··· Exercise materials ···

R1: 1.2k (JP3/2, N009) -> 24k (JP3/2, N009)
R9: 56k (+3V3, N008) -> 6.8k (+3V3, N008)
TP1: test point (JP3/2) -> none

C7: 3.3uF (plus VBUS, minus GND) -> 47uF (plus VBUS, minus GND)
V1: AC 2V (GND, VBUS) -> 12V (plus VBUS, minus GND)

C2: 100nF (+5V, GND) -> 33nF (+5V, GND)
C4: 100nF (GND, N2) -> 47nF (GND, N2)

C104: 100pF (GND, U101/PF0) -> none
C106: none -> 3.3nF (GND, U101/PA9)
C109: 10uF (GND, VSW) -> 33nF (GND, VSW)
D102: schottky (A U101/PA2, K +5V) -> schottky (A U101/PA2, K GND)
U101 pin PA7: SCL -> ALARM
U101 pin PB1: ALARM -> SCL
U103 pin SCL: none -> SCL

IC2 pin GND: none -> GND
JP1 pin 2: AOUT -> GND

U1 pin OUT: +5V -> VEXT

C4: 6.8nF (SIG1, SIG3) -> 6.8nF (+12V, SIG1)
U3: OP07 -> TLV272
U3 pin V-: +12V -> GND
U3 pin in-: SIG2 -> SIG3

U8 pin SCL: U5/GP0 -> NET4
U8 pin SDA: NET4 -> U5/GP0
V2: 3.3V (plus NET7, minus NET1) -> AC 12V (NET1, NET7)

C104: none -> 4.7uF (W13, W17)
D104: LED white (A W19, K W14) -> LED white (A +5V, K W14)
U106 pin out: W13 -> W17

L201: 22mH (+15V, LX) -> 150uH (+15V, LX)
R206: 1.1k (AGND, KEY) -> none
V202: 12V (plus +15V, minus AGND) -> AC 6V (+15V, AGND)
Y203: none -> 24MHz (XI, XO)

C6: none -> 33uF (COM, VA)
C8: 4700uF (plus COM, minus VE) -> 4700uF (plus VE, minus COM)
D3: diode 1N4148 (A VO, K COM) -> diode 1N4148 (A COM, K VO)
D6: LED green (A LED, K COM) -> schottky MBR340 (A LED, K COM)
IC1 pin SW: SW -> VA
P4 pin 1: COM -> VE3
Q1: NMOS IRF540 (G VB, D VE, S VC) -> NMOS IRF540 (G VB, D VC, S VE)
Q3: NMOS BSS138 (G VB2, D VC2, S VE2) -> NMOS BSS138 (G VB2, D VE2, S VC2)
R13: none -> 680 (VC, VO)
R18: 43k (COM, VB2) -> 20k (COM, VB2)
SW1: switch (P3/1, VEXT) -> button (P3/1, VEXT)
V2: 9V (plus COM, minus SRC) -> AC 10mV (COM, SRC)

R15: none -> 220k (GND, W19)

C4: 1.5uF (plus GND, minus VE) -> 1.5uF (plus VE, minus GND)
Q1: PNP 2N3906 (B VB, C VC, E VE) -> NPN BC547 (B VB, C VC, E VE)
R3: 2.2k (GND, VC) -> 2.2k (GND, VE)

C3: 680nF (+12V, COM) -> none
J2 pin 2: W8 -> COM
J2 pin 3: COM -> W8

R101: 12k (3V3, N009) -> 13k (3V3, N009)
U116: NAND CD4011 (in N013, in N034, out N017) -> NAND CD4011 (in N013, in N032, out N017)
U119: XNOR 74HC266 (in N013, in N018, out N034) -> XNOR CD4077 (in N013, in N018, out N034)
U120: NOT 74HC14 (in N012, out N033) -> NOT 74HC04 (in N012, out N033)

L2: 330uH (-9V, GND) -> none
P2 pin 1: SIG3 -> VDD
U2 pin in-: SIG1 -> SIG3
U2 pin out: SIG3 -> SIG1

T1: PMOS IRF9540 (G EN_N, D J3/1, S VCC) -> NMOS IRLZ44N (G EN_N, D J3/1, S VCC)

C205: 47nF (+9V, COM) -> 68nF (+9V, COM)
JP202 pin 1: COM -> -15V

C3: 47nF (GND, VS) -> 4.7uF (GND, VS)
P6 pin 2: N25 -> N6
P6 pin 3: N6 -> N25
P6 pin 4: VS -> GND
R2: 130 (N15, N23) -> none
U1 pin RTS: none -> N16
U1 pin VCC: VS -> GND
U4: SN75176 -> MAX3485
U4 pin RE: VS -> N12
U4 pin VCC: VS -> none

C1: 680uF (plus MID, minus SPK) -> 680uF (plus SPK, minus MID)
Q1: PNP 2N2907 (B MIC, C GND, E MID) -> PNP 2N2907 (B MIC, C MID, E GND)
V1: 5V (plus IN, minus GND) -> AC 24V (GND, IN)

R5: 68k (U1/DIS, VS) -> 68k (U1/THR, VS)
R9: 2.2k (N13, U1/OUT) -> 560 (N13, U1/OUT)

···

= Assigned task =
Retype the entire listing exactly.

= Solution to the exercise =
R1: 1.2k (JP3/2, N009) -> 24k (JP3/2, N009)
R9: 56k (+3V3, N008) -> 6.8k (+3V3, N008)
TP1: test point (JP3/2) -> none

C7: 3.3uF (plus VBUS, minus GND) -> 47uF (plus VBUS, minus GND)
V1: AC 2V (GND, VBUS) -> 12V (plus VBUS, minus GND)

C2: 100nF (+5V, GND) -> 33nF (+5V, GND)
C4: 100nF (GND, N2) -> 47nF (GND, N2)

C104: 100pF (GND, U101/PF0) -> none
C106: none -> 3.3nF (GND, U101/PA9)
C109: 10uF (GND, VSW) -> 33nF (GND, VSW)
D102: schottky (A U101/PA2, K +5V) -> schottky (A U101/PA2, K GND)
U101 pin PA7: SCL -> ALARM
U101 pin PB1: ALARM -> SCL
U103 pin SCL: none -> SCL

IC2 pin GND: none -> GND
JP1 pin 2: AOUT -> GND

U1 pin OUT: +5V -> VEXT

C4: 6.8nF (SIG1, SIG3) -> 6.8nF (+12V, SIG1)
U3: OP07 -> TLV272
U3 pin V-: +12V -> GND
U3 pin in-: SIG2 -> SIG3

U8 pin SCL: U5/GP0 -> NET4
U8 pin SDA: NET4 -> U5/GP0
V2: 3.3V (plus NET7, minus NET1) -> AC 12V (NET1, NET7)

C104: none -> 4.7uF (W13, W17)
D104: LED white (A W19, K W14) -> LED white (A +5V, K W14)
U106 pin out: W13 -> W17

L201: 22mH (+15V, LX) -> 150uH (+15V, LX)
R206: 1.1k (AGND, KEY) -> none
V202: 12V (plus +15V, minus AGND) -> AC 6V (+15V, AGND)
Y203: none -> 24MHz (XI, XO)

C6: none -> 33uF (COM, VA)
C8: 4700uF (plus COM, minus VE) -> 4700uF (plus VE, minus COM)
D3: diode 1N4148 (A VO, K COM) -> diode 1N4148 (A COM, K VO)
D6: LED green (A LED, K COM) -> schottky MBR340 (A LED, K COM)
IC1 pin SW: SW -> VA
P4 pin 1: COM -> VE3
Q1: NMOS IRF540 (G VB, D VE, S VC) -> NMOS IRF540 (G VB, D VC, S VE)
Q3: NMOS BSS138 (G VB2, D VC2, S VE2) -> NMOS BSS138 (G VB2, D VE2, S VC2)
R13: none -> 680 (VC, VO)
R18: 43k (COM, VB2) -> 20k (COM, VB2)
SW1: switch (P3/1, VEXT) -> button (P3/1, VEXT)
V2: 9V (plus COM, minus SRC) -> AC 10mV (COM, SRC)

R15: none -> 220k (GND, W19)

C4: 1.5uF (plus GND, minus VE) -> 1.5uF (plus VE, minus GND)
Q1: PNP 2N3906 (B VB, C VC, E VE) -> NPN BC547 (B VB, C VC, E VE)
R3: 2.2k (GND, VC) -> 2.2k (GND, VE)

C3: 680nF (+12V, COM) -> none
J2 pin 2: W8 -> COM
J2 pin 3: COM -> W8

R101: 12k (3V3, N009) -> 13k (3V3, N009)
U116: NAND CD4011 (in N013, in N034, out N017) -> NAND CD4011 (in N013, in N032, out N017)
U119: XNOR 74HC266 (in N013, in N018, out N034) -> XNOR CD4077 (in N013, in N018, out N034)
U120: NOT 74HC14 (in N012, out N033) -> NOT 74HC04 (in N012, out N033)

L2: 330uH (-9V, GND) -> none
P2 pin 1: SIG3 -> VDD
U2 pin in-: SIG1 -> SIG3
U2 pin out: SIG3 -> SIG1

T1: PMOS IRF9540 (G EN_N, D J3/1, S VCC) -> NMOS IRLZ44N (G EN_N, D J3/1, S VCC)

C205: 47nF (+9V, COM) -> 68nF (+9V, COM)
JP202 pin 1: COM -> -15V

C3: 47nF (GND, VS) -> 4.7uF (GND, VS)
P6 pin 2: N25 -> N6
P6 pin 3: N6 -> N25
P6 pin 4: VS -> GND
R2: 130 (N15, N23) -> none
U1 pin RTS: none -> N16
U1 pin VCC: VS -> GND
U4: SN75176 -> MAX3485
U4 pin RE: VS -> N12
U4 pin VCC: VS -> none

C1: 680uF (plus MID, minus SPK) -> 680uF (plus SPK, minus MID)
Q1: PNP 2N2907 (B MIC, C GND, E MID) -> PNP 2N2907 (B MIC, C MID, E GND)
V1: 5V (plus IN, minus GND) -> AC 24V (GND, IN)

R5: 68k (U1/DIS, VS) -> 68k (U1/THR, VS)
R9: 2.2k (N13, U1/OUT) -> 560 (N13, U1/OUT)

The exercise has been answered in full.